## Your instructions
Copy out the records in full, word for word, without pictures.

Records from a data collection

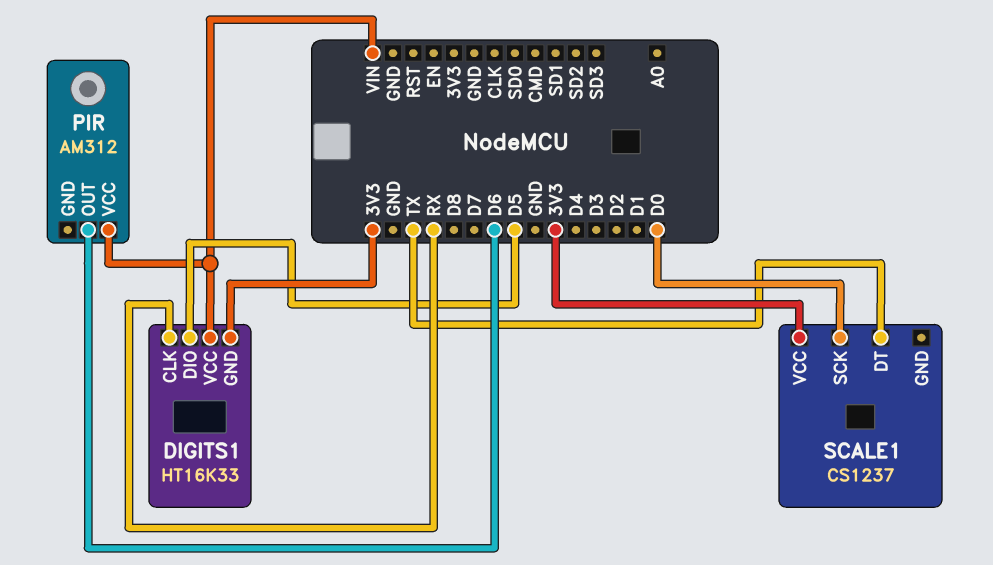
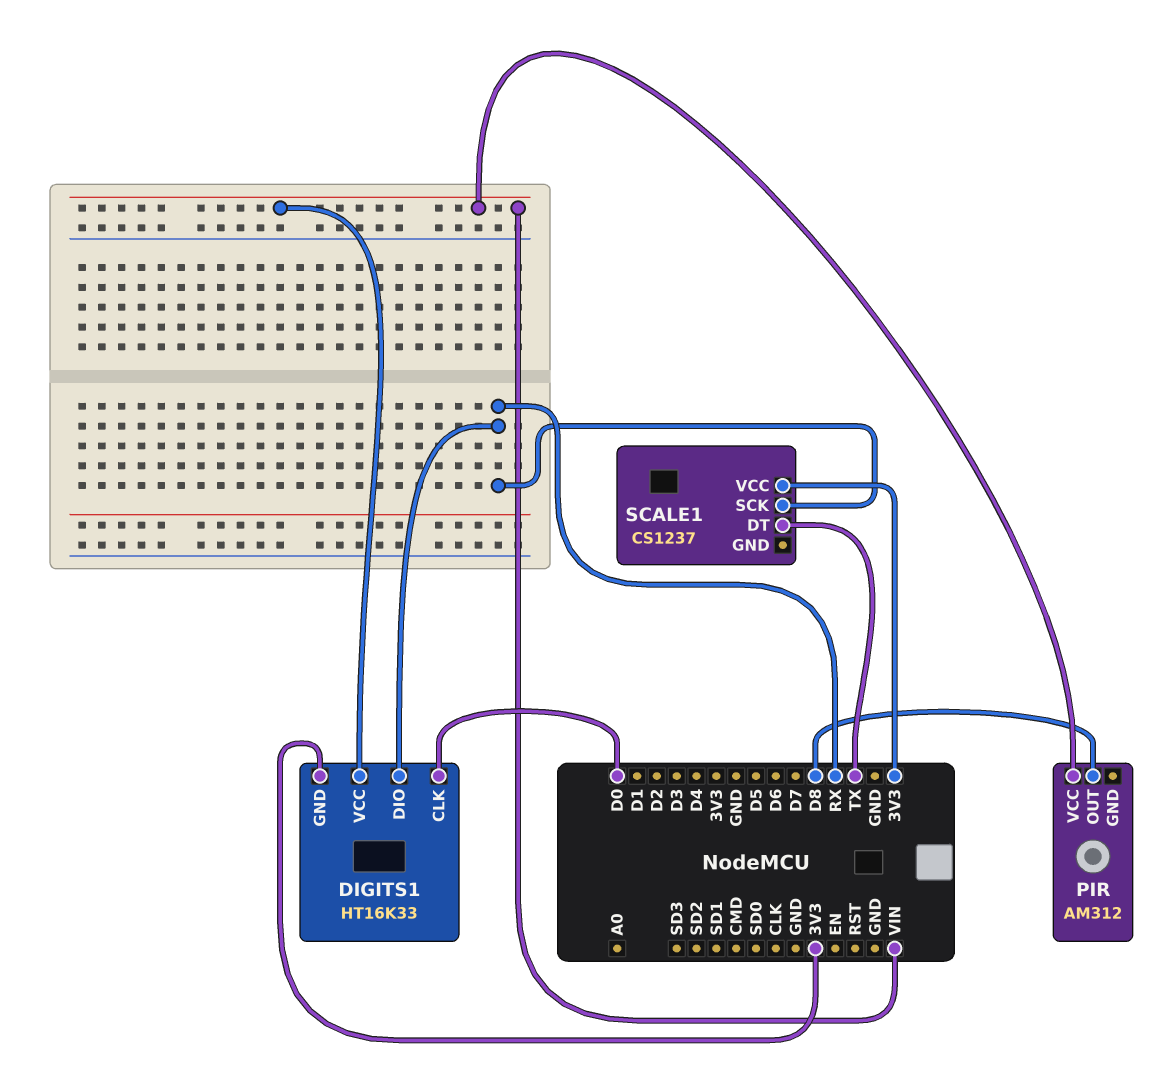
DIGITS1 pin CLK: RX -> D0
DIGITS1 pin DIO: D5 -> RX
PIR pin OUT: D6 -> D8
SCALE1 pin SCK: D0 -> RX

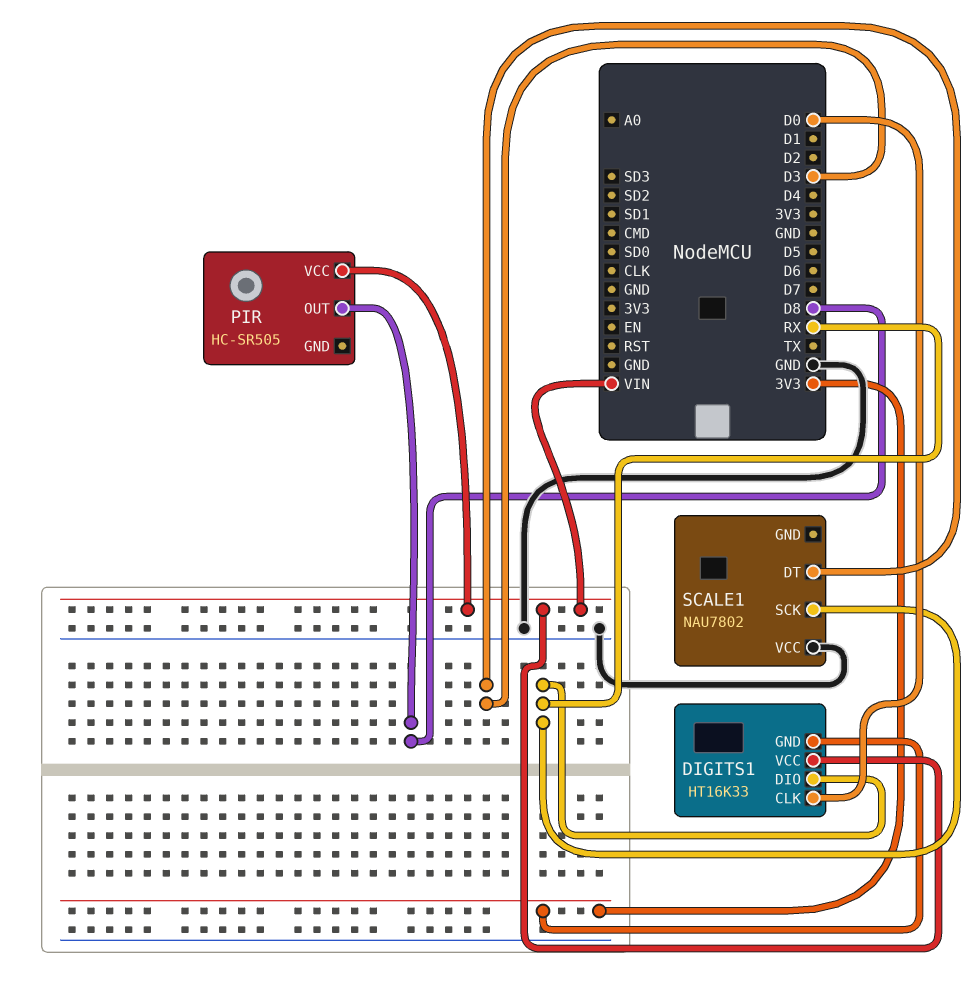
PIR: AM312 -> HC-SR505
SCALE1: CS1237 -> NAU7802
SCALE1 pin DT: TX -> D3
SCALE1 pin VCC: 3V3 -> GND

## Response box
DIGITS1 pin CLK: RX -> D0
DIGITS1 pin DIO: D5 -> RX
PIR pin OUT: D6 -> D8
SCALE1 pin SCK: D0 -> RX

PIR: AM312 -> HC-SR505
SCALE1: CS1237 -> NAU7802
SCALE1 pin DT: TX -> D3
SCALE1 pin VCC: 3V3 -> GND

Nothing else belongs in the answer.